▶ EXERCISE REQUIREMENTS
"(142, 129) = (162, 421): red button -> none" appears in one line of the records below. Output that line and each one after it, exactly, through the last line.
[Opening RECORDS FOR THE TASK section]
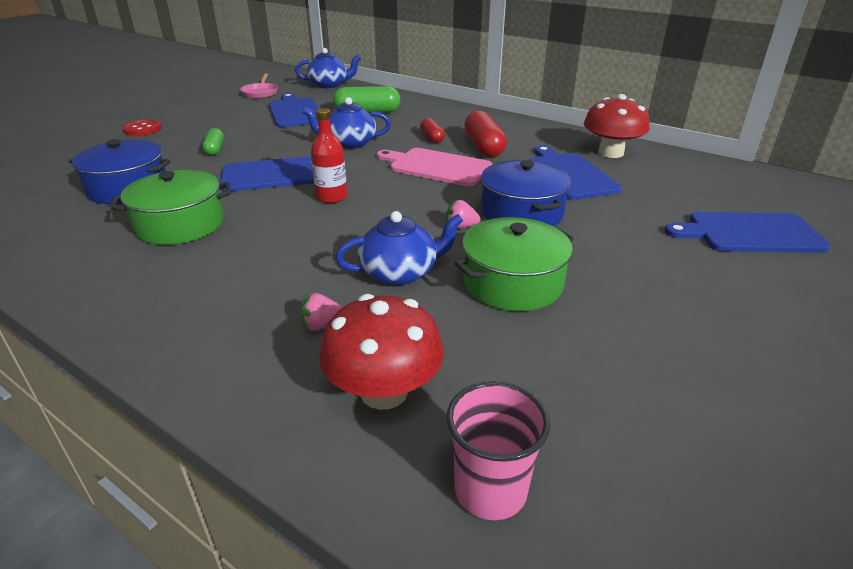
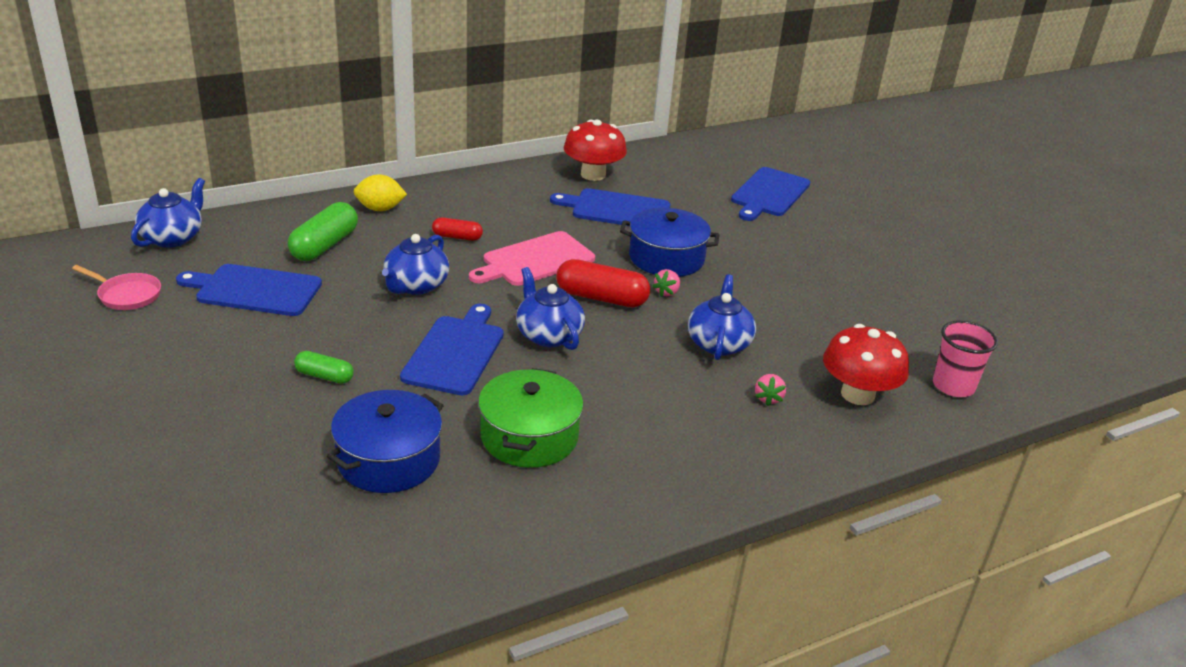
camera: 65 degrees left, 0 degrees up
(142, 129) = (162, 421): red button -> none
(331, 197) = (548, 335): red bottle -> blue teapot
(434, 112) = (380, 209): none -> yellow lemon
(484, 147) = (513, 221): red capsule -> red capsule (601, 298)
(512, 283) = (767, 303): green pot -> none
[Closing RECORDS FOR THE TASK section]
▶ EXPECTED ANSWER
(142, 129) = (162, 421): red button -> none
(331, 197) = (548, 335): red bottle -> blue teapot
(434, 112) = (380, 209): none -> yellow lemon
(484, 147) = (513, 221): red capsule -> red capsule (601, 298)
(512, 283) = (767, 303): green pot -> none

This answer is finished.